What is expected
Which of the lines below mention the word "yellow"? Pull each one out.

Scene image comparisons
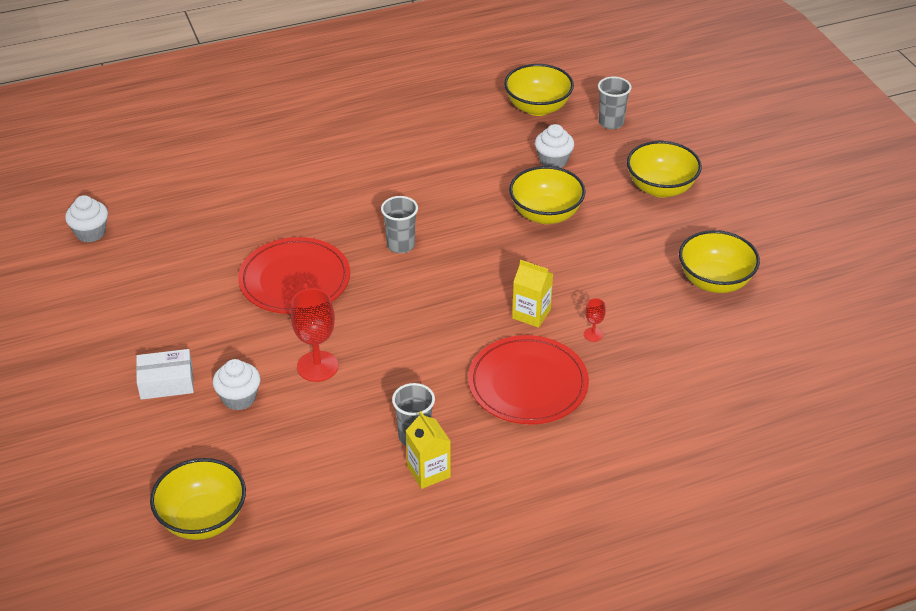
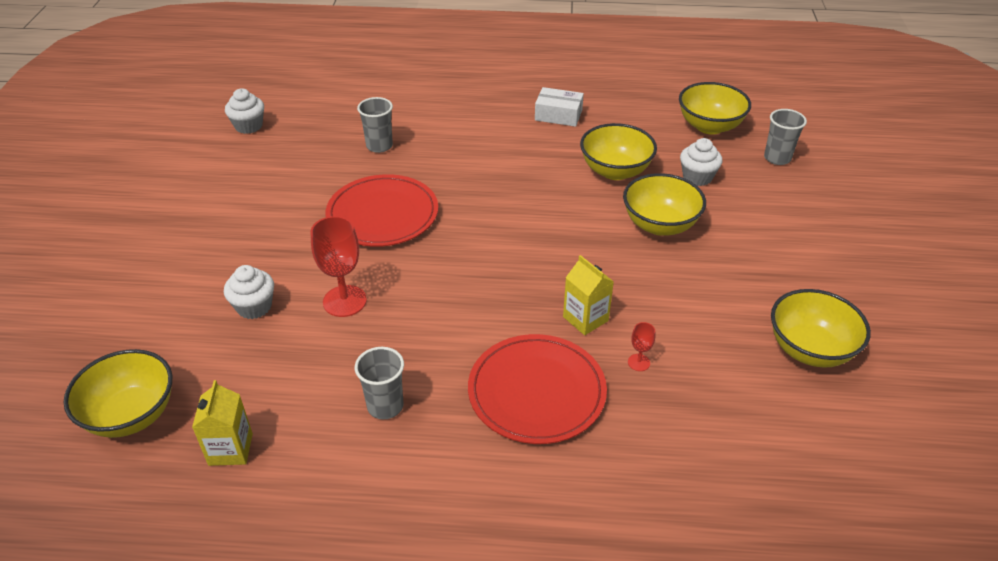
camera: 25 degrees right, 0 degrees up
white box [136,349,194,400] -> white box moved to [535,87,584,127]
grey cup [381,196,418,253] -> grey cup moved to [357,97,393,153]
yellow carton [405,411,451,489] -> yellow carton moved to [192,380,253,466]
yellow bowl [627,141,702,198] -> yellow bowl moved to [580,123,657,180]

Your solution
yellow carton [405,411,451,489] -> yellow carton moved to [192,380,253,466]
yellow bowl [627,141,702,198] -> yellow bowl moved to [580,123,657,180]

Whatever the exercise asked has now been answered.